--- Task prompt ---
Take the listing from its first line through the line that contains "P2 pin 2: W37 -> W34" and please retype those lines exactly, leaving out the pictures.

--- Records ---
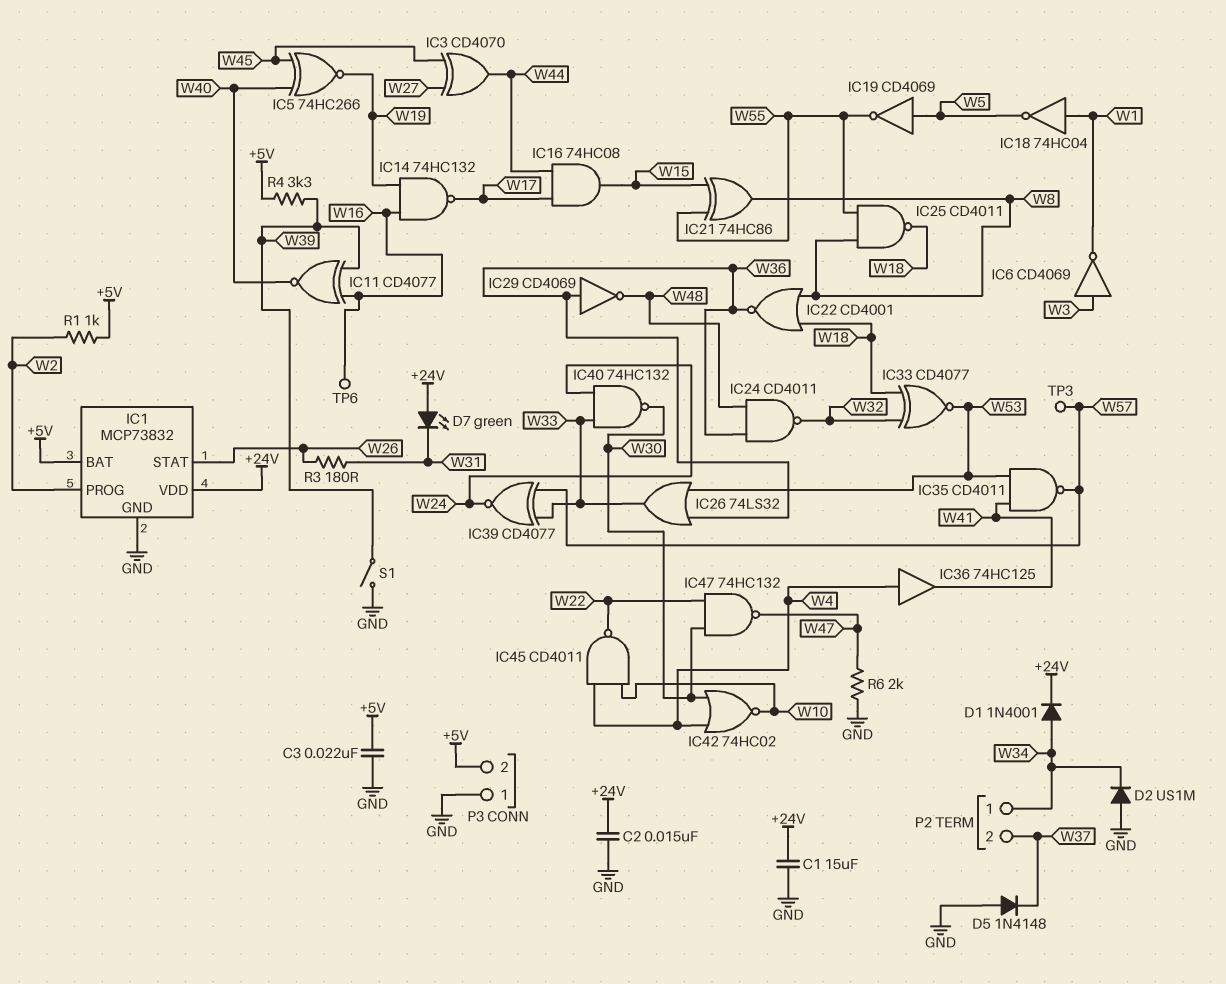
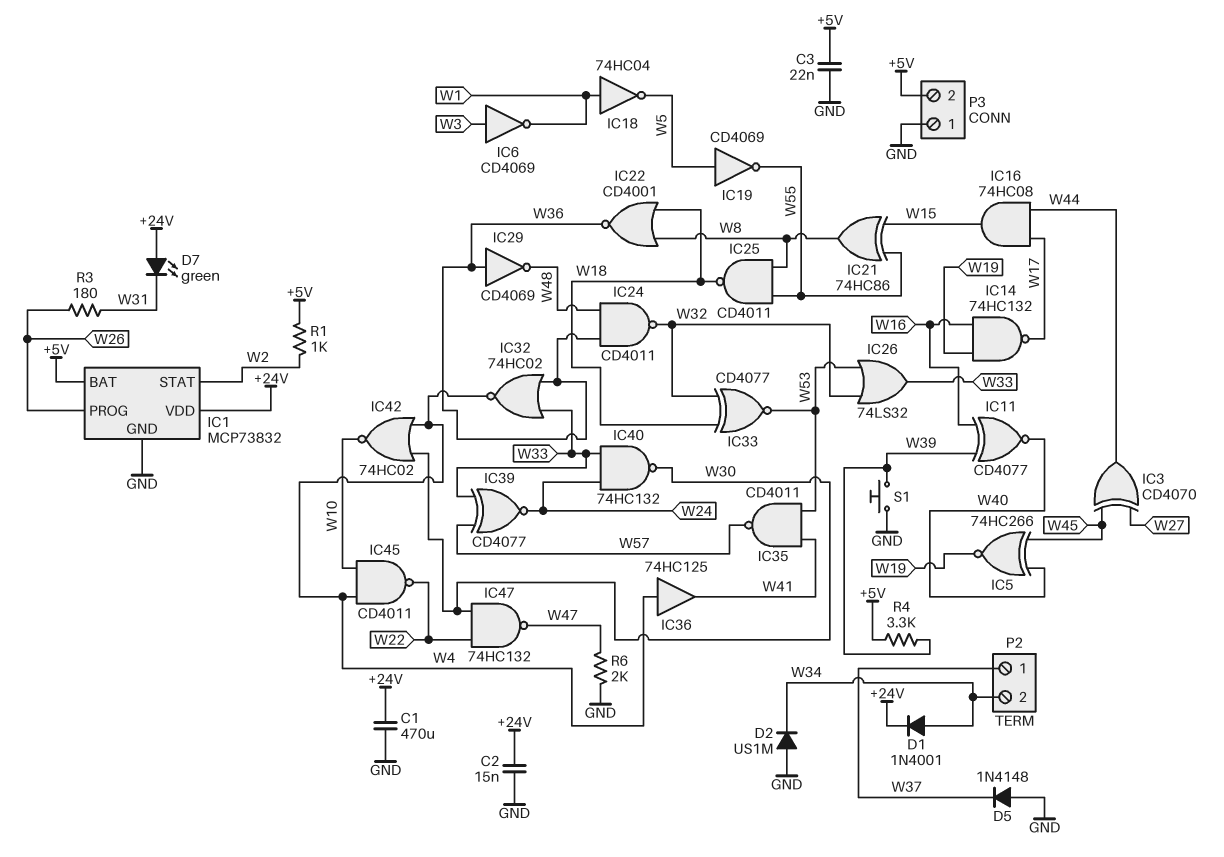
C1: 15uF (+24V, GND) -> 470uF (+24V, GND)
IC1 pin PROG: W2 -> W26
IC1 pin STAT: W26 -> W2
IC26: OR 74LS32 (in W36, in W53, out W33) -> OR 74LS32 (in W32, in W53, out W33)
IC32: none -> NOR 74HC02 (in W33, in W36, out W4)
P2 pin 1: W34 -> W37
P2 pin 2: W37 -> W34
S1: switch (GND, W39) -> button (GND, W39)
TP3: test point (W57) -> none
TP6: test point (W16) -> none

--- Response to this task ---
C1: 15uF (+24V, GND) -> 470uF (+24V, GND)
IC1 pin PROG: W2 -> W26
IC1 pin STAT: W26 -> W2
IC26: OR 74LS32 (in W36, in W53, out W33) -> OR 74LS32 (in W32, in W53, out W33)
IC32: none -> NOR 74HC02 (in W33, in W36, out W4)
P2 pin 1: W34 -> W37
P2 pin 2: W37 -> W34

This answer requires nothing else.